*SOURCE MATERIAL*.
============

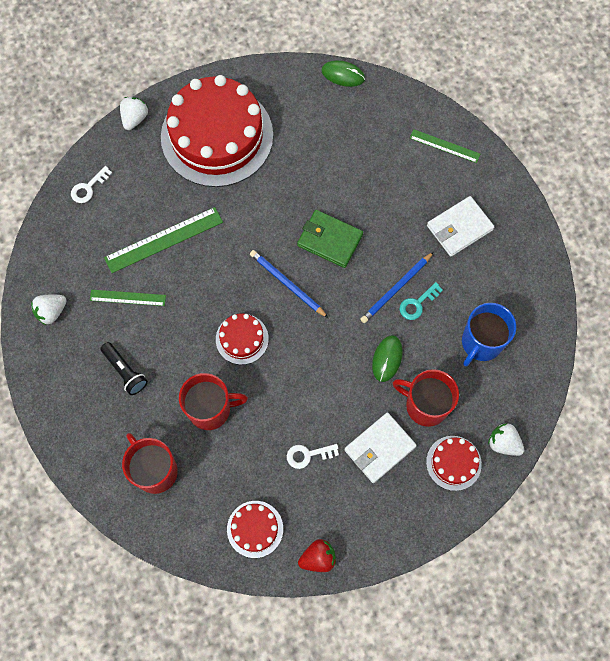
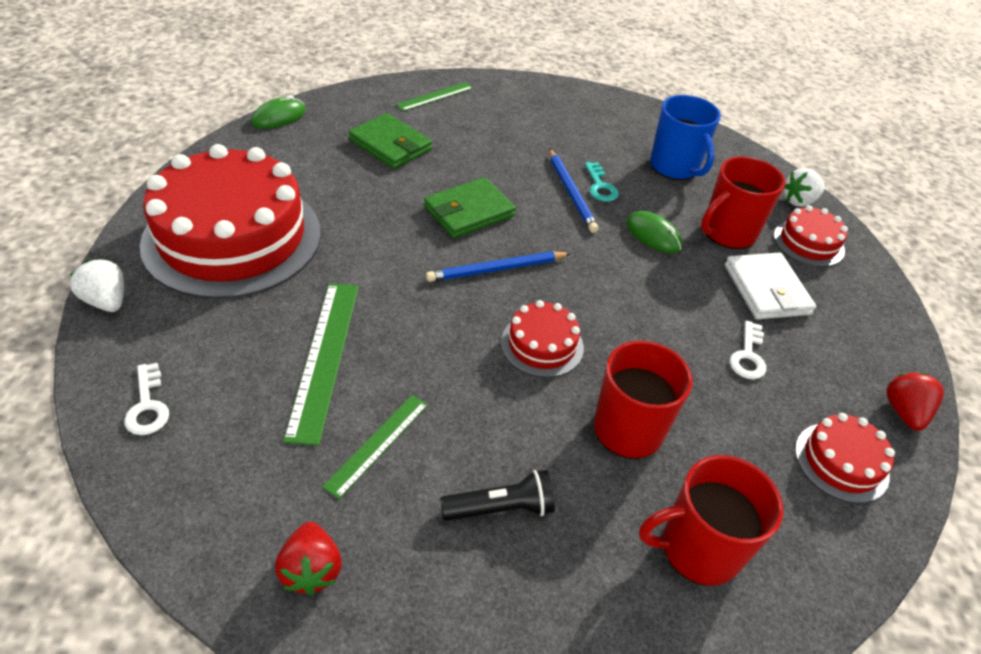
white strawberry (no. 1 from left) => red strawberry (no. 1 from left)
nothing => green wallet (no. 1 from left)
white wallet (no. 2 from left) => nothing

============

*EXERCISE OBJECTIVE*.
Retype all of the listing word for word and skip the pictures.

*OUTPUT FOR THIS EXERCISE*.
white strawberry (no. 1 from left) => red strawberry (no. 1 from left)
nothing => green wallet (no. 1 from left)
white wallet (no. 2 from left) => nothing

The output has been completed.